### Dataset content:
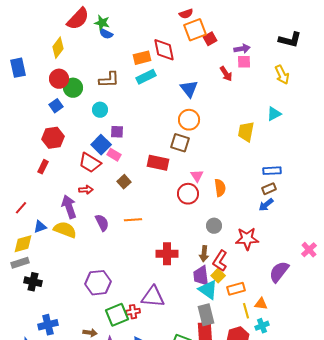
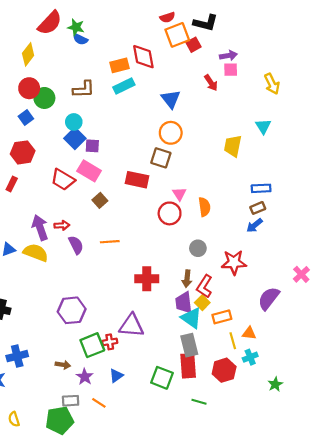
black L-shape: (290, 40) -> (206, 23), moved
cyan triangle: (274, 114) -> (263, 126), turned -35
blue square: (101, 145) -> (75, 138), moved
pink rectangle: (114, 155) -> (89, 171), size x1.5
red arrow: (86, 190) -> (62, 225), moved

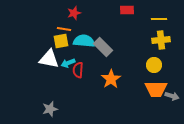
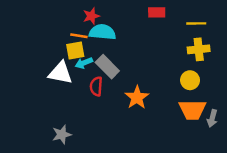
cyan semicircle: (84, 41) -> (102, 32), moved
gray rectangle: (103, 47) -> (107, 67), moved
cyan arrow: (68, 63) -> (84, 63), moved
gray arrow: (172, 96) -> (212, 118), turned 88

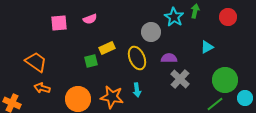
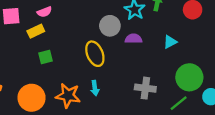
yellow rectangle: (107, 48) -> (36, 31), moved
purple semicircle: (169, 58) -> (134, 39), moved
gray cross: (180, 79) -> (145, 88), moved, turned -36

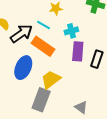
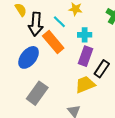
black arrow: (21, 34) -> (36, 24), turned 115
yellow trapezoid: (51, 80) -> (85, 84), moved

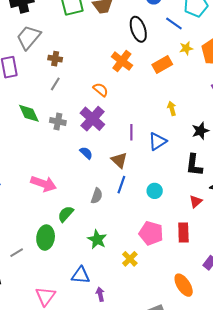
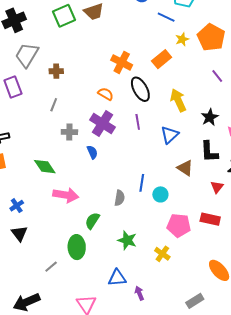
black ellipse: (138, 29) -> (140, 89), moved
gray line: (55, 84) -> (54, 105), moved
yellow arrow: (172, 108) -> (178, 100), size x1.6
green diamond: (29, 113) -> (45, 167), moved
purple line: (131, 132) -> (138, 122), moved
blue semicircle: (86, 153) -> (92, 152), moved, turned 32
brown triangle: (119, 160) -> (185, 168), moved
cyan circle: (155, 191) -> (160, 194), moved
red rectangle: (183, 232) -> (210, 219), turned -66

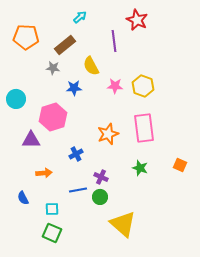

### Exercise:
Above are the records; print them all exactly and keep the pictures out.

### Answer space:
black L-shape: (290, 40) -> (206, 23), moved
cyan triangle: (274, 114) -> (263, 126), turned -35
blue square: (101, 145) -> (75, 138), moved
pink rectangle: (114, 155) -> (89, 171), size x1.5
red arrow: (86, 190) -> (62, 225), moved

cyan semicircle: (84, 41) -> (102, 32), moved
gray rectangle: (103, 47) -> (107, 67), moved
cyan arrow: (68, 63) -> (84, 63), moved
gray arrow: (172, 96) -> (212, 118), turned 88

yellow rectangle: (107, 48) -> (36, 31), moved
purple semicircle: (169, 58) -> (134, 39), moved
gray cross: (180, 79) -> (145, 88), moved, turned -36

black arrow: (21, 34) -> (36, 24), turned 115
yellow trapezoid: (51, 80) -> (85, 84), moved

black ellipse: (138, 29) -> (140, 89), moved
gray line: (55, 84) -> (54, 105), moved
yellow arrow: (172, 108) -> (178, 100), size x1.6
green diamond: (29, 113) -> (45, 167), moved
purple line: (131, 132) -> (138, 122), moved
blue semicircle: (86, 153) -> (92, 152), moved, turned 32
brown triangle: (119, 160) -> (185, 168), moved
cyan circle: (155, 191) -> (160, 194), moved
red rectangle: (183, 232) -> (210, 219), turned -66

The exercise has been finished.